## Task to carry out
Write out every entry exactly as it appears, omitting the pictures.

┄┄┄┄┄┄┄┄┄┄

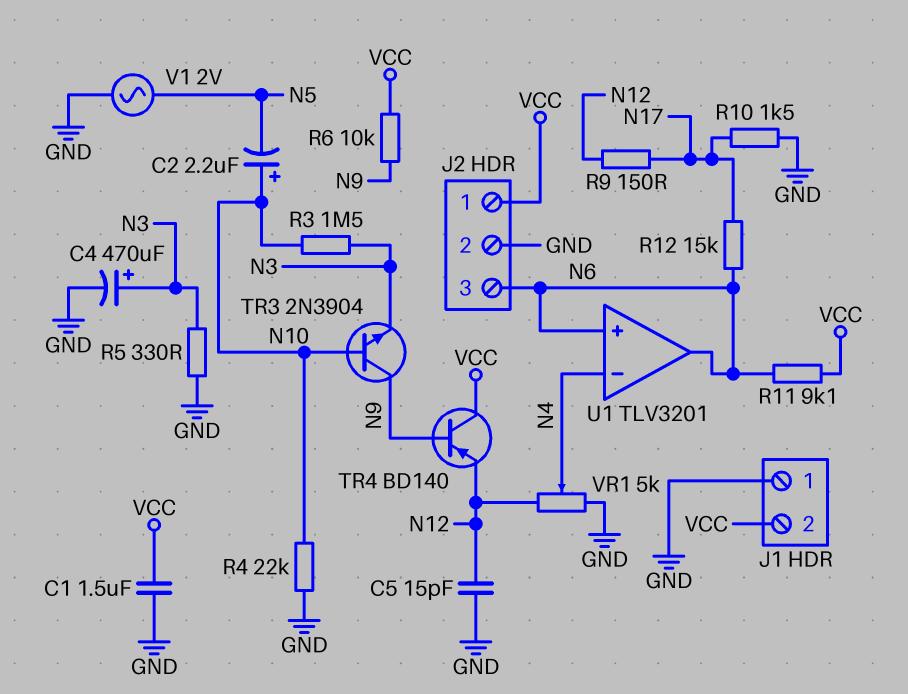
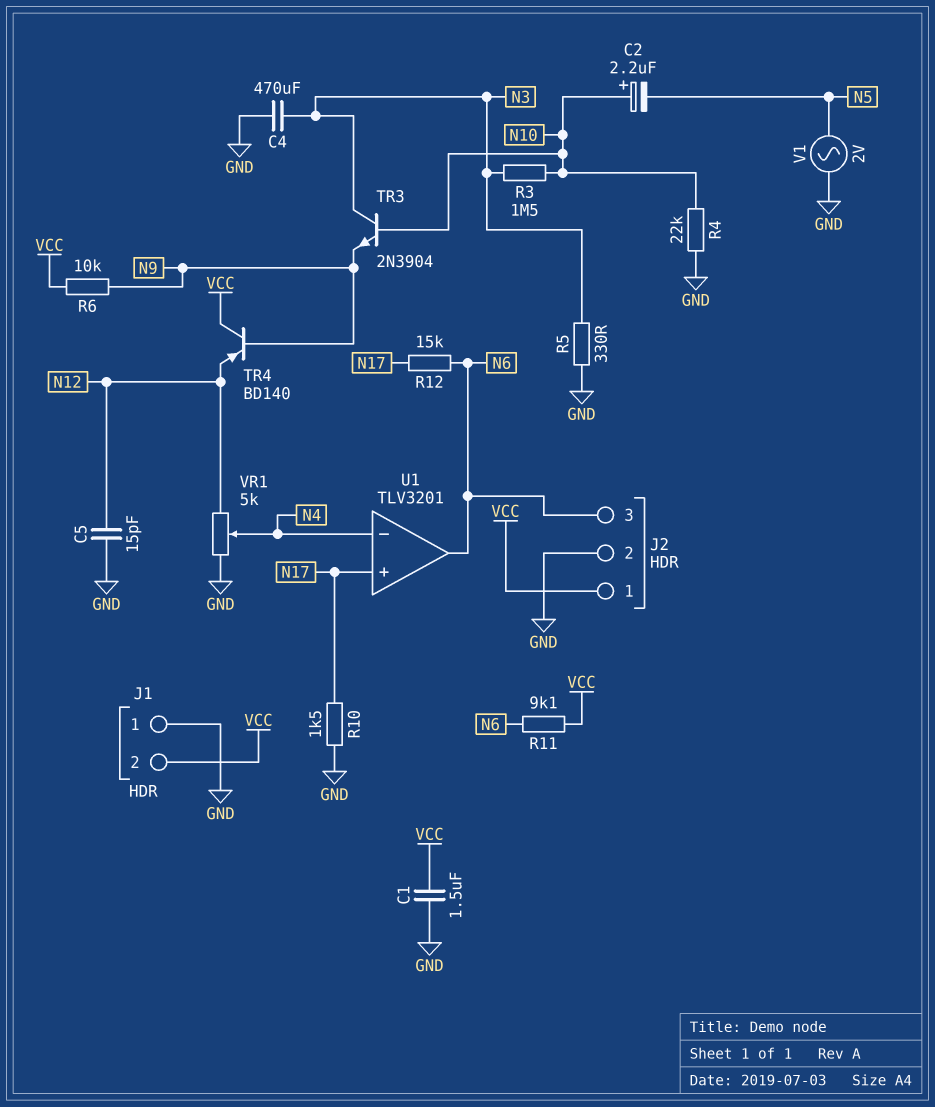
C4: 470uF (plus N3, minus GND) -> 470uF (GND, N3)
R9: 150 (N12, N17) -> none
TR3: NPN 2N3904 (B N10, C N9, E N3) -> NPN 2N3904 (B N10, C N3, E N9)
U1 pin in+: N6 -> N17

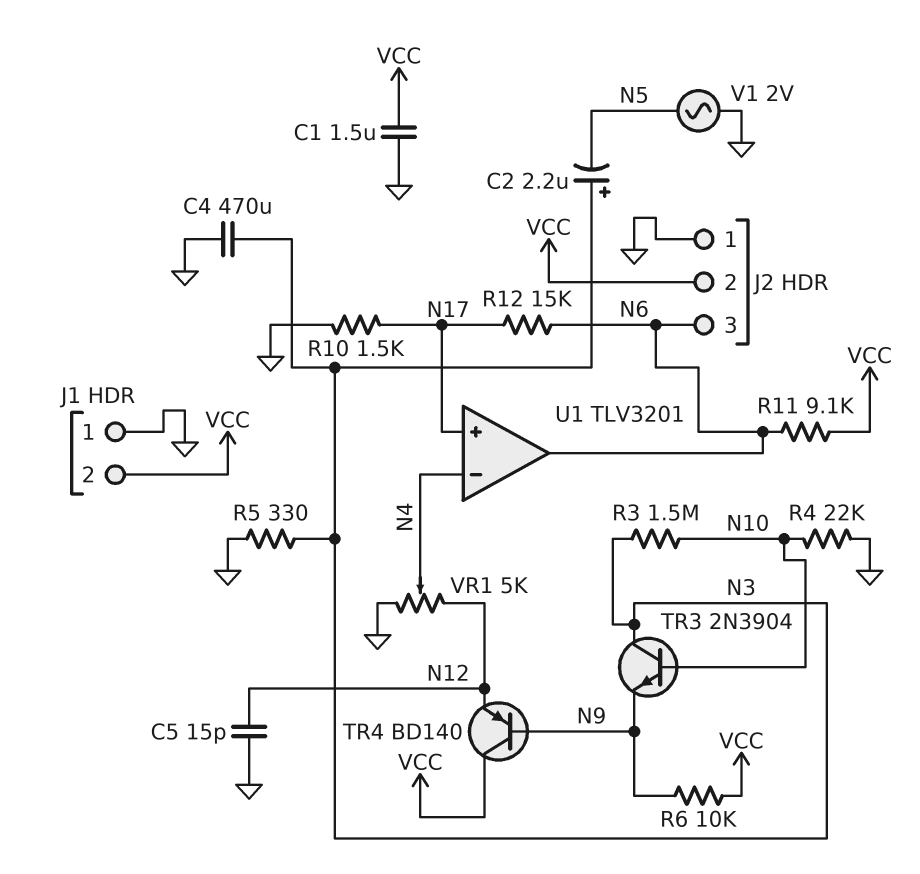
C2: 2.2uF (plus N10, minus N5) -> 2.2uF (plus N3, minus N5)
J2 pin 1: VCC -> GND
J2 pin 2: GND -> VCC

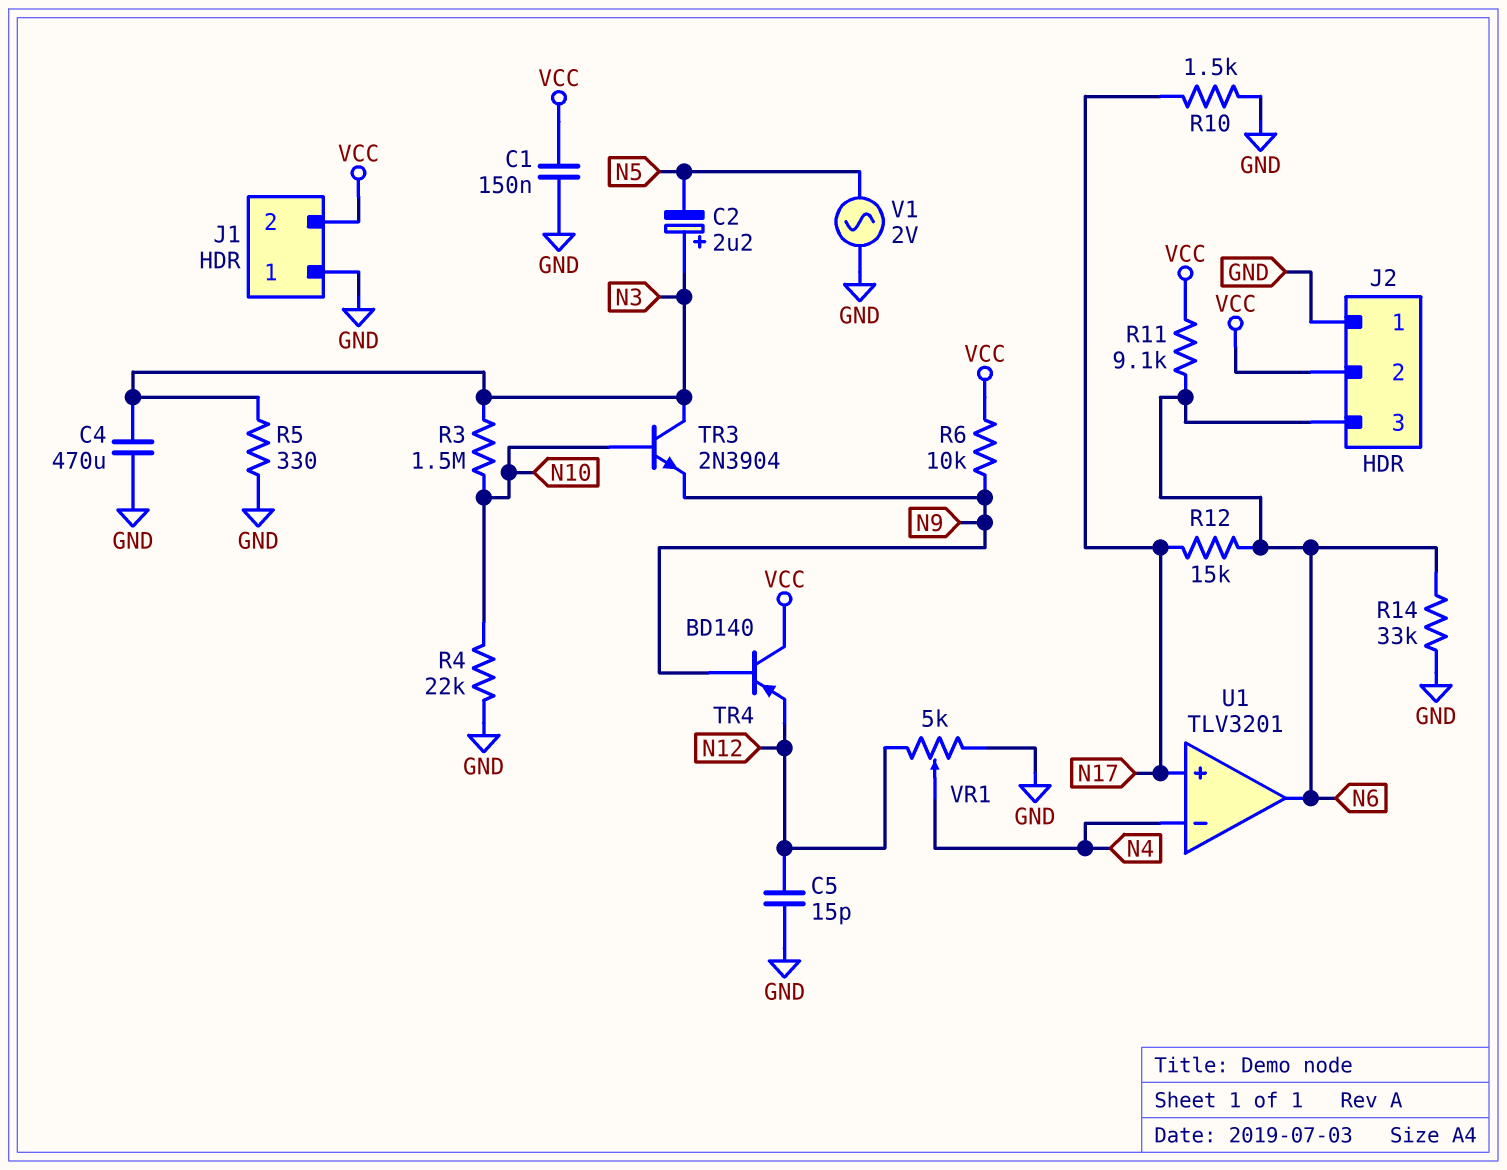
C1: 1.5uF (GND, VCC) -> 150nF (GND, VCC)
R14: none -> 33k (GND, N6)

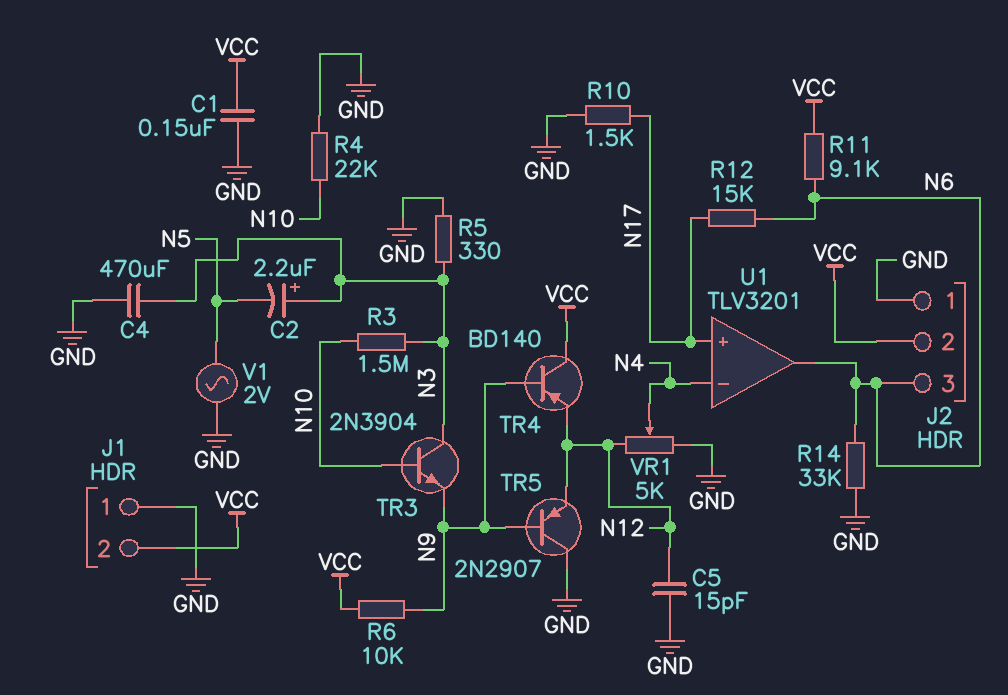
TR5: none -> PNP 2N2907 (B N9, C GND, E N12)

┄┄┄┄┄┄┄┄┄┄

## Solution for this task
C4: 470uF (plus N3, minus GND) -> 470uF (GND, N3)
R9: 150 (N12, N17) -> none
TR3: NPN 2N3904 (B N10, C N9, E N3) -> NPN 2N3904 (B N10, C N3, E N9)
U1 pin in+: N6 -> N17

C2: 2.2uF (plus N10, minus N5) -> 2.2uF (plus N3, minus N5)
J2 pin 1: VCC -> GND
J2 pin 2: GND -> VCC

C1: 1.5uF (GND, VCC) -> 150nF (GND, VCC)
R14: none -> 33k (GND, N6)

TR5: none -> PNP 2N2907 (B N9, C GND, E N12)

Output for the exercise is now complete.